* **Task prompt**: Collect every line of the records below that contains the string "pillow", and reproduce each one verbatim.
== Material shown
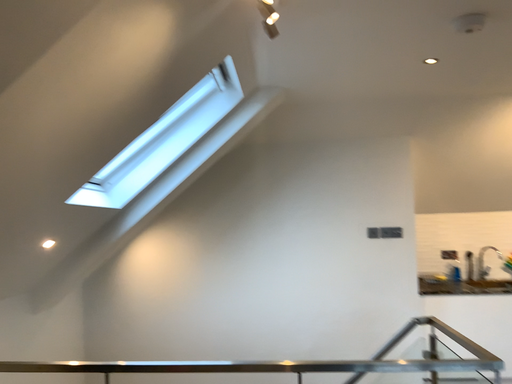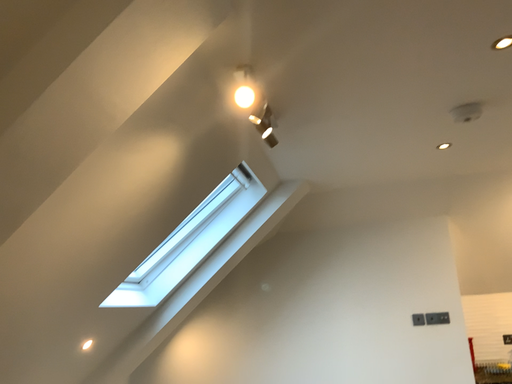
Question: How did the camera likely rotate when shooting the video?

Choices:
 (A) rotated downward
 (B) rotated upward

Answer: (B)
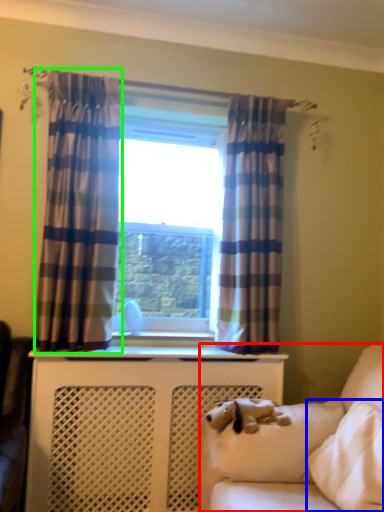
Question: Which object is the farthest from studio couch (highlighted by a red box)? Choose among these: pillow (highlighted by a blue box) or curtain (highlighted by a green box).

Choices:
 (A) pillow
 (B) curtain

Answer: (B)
====
* **Exercise answer**:
Question: Which object is the farthest from studio couch (highlighted by a red box)? Choose among these: pillow (highlighted by a blue box) or curtain (highlighted by a green box).
 (A) pillow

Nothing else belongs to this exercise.